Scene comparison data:
►

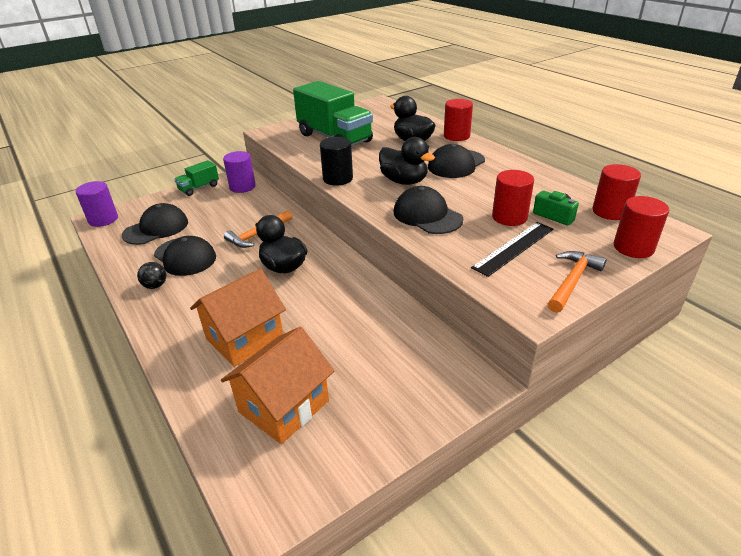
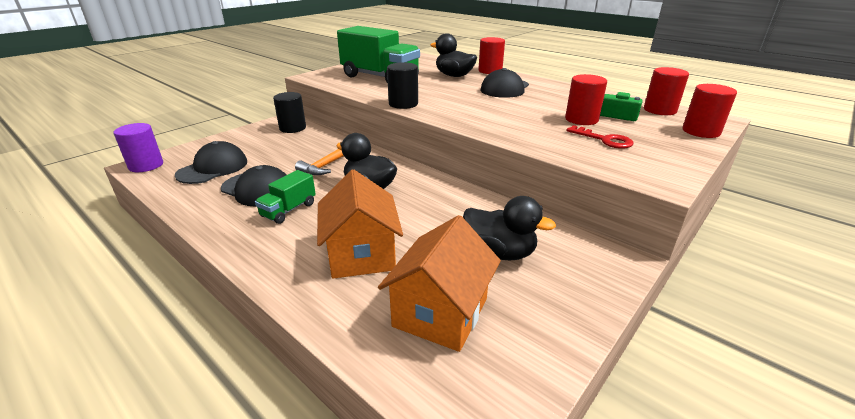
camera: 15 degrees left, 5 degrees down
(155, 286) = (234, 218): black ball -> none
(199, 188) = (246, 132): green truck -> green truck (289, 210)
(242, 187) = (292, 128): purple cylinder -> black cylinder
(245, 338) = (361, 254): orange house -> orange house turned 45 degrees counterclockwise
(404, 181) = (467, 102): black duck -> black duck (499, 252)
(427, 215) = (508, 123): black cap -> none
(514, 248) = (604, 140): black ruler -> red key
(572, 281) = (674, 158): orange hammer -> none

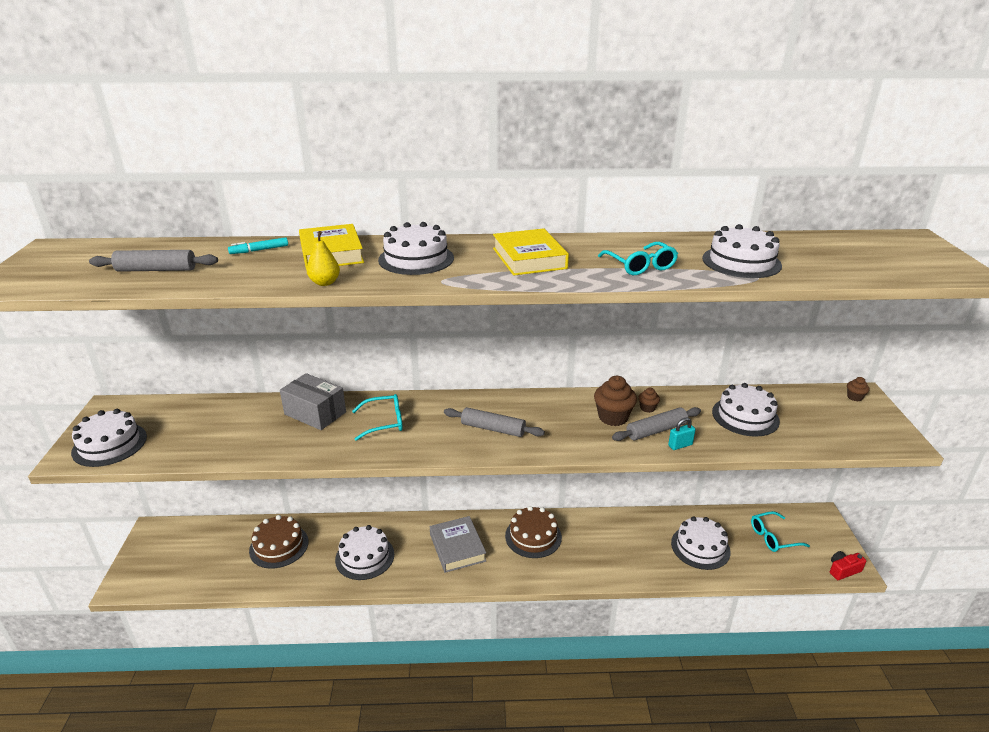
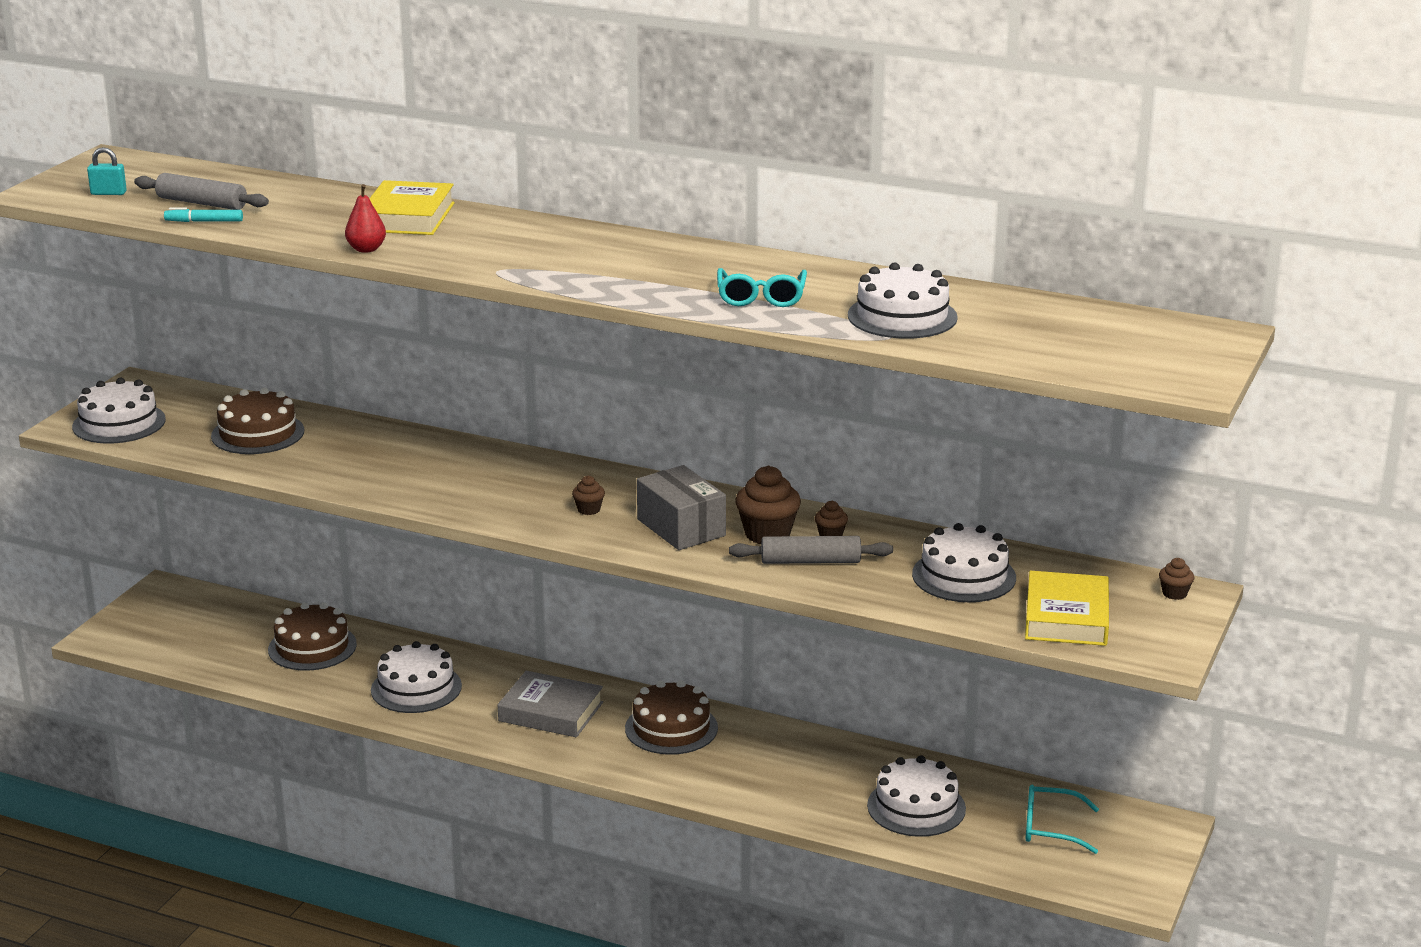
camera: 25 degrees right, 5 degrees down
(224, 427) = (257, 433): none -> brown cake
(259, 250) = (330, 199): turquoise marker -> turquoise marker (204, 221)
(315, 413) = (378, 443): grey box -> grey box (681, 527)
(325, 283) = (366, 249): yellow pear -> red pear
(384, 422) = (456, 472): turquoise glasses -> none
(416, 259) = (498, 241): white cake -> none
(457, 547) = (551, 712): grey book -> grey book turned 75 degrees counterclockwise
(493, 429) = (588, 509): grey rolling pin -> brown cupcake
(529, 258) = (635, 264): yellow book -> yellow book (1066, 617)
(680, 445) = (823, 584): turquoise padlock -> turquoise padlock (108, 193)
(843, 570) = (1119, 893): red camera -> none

◄
►

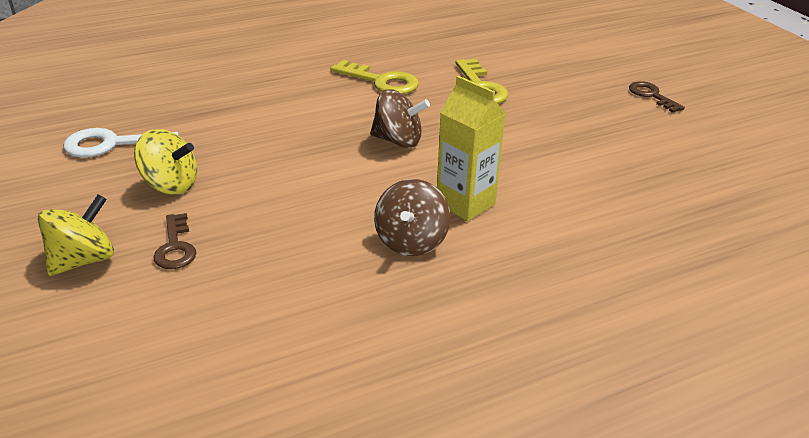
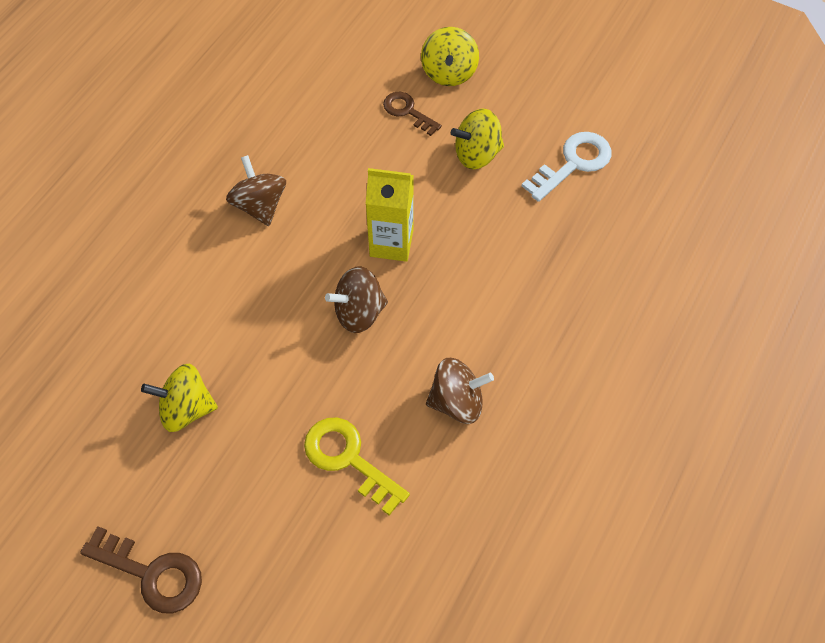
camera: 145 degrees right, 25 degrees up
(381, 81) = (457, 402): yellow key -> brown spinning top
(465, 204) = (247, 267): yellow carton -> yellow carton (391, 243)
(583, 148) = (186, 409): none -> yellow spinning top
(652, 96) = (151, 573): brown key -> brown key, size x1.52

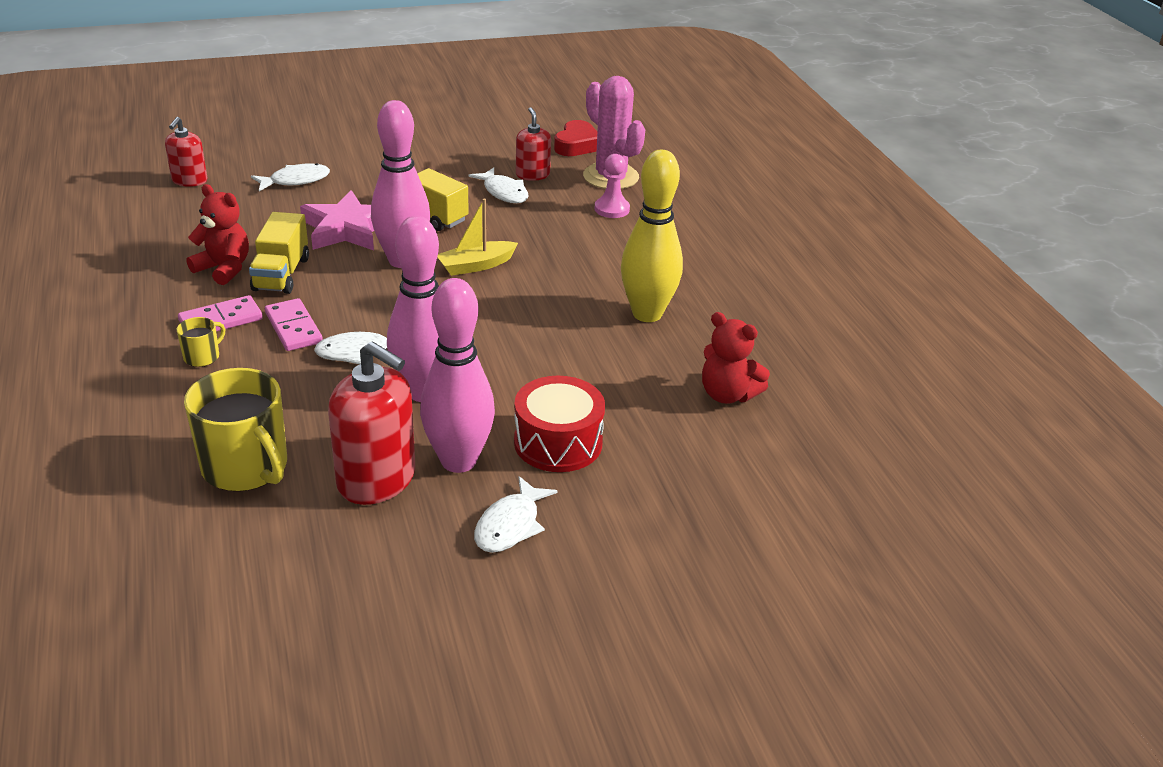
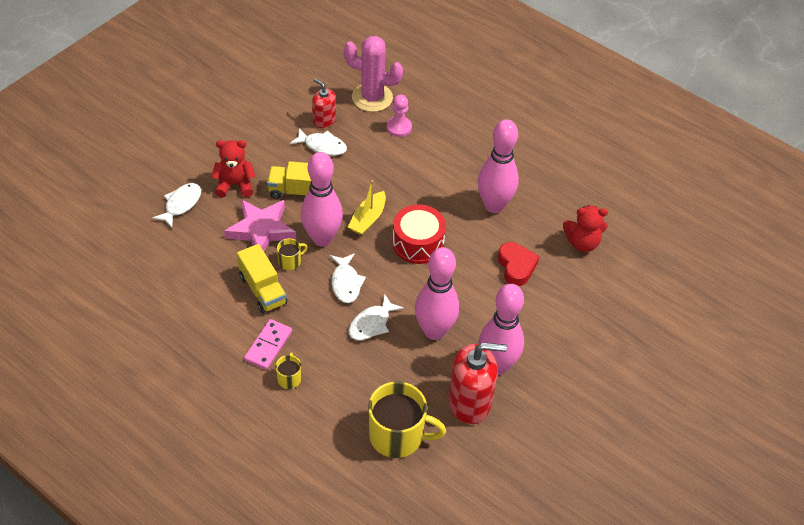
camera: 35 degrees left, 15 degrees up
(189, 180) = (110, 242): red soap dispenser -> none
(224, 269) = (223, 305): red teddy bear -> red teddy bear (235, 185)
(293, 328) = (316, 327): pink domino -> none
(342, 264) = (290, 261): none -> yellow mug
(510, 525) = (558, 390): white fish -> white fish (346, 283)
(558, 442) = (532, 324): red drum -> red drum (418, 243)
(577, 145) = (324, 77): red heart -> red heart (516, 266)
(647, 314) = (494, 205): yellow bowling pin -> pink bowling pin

◄

> _PROBLEM_:
The answer should be all lines from the entries above that hold the word "white".

> _REPLY_:
(416, 259) = (498, 241): white cake -> none
(510, 525) = (558, 390): white fish -> white fish (346, 283)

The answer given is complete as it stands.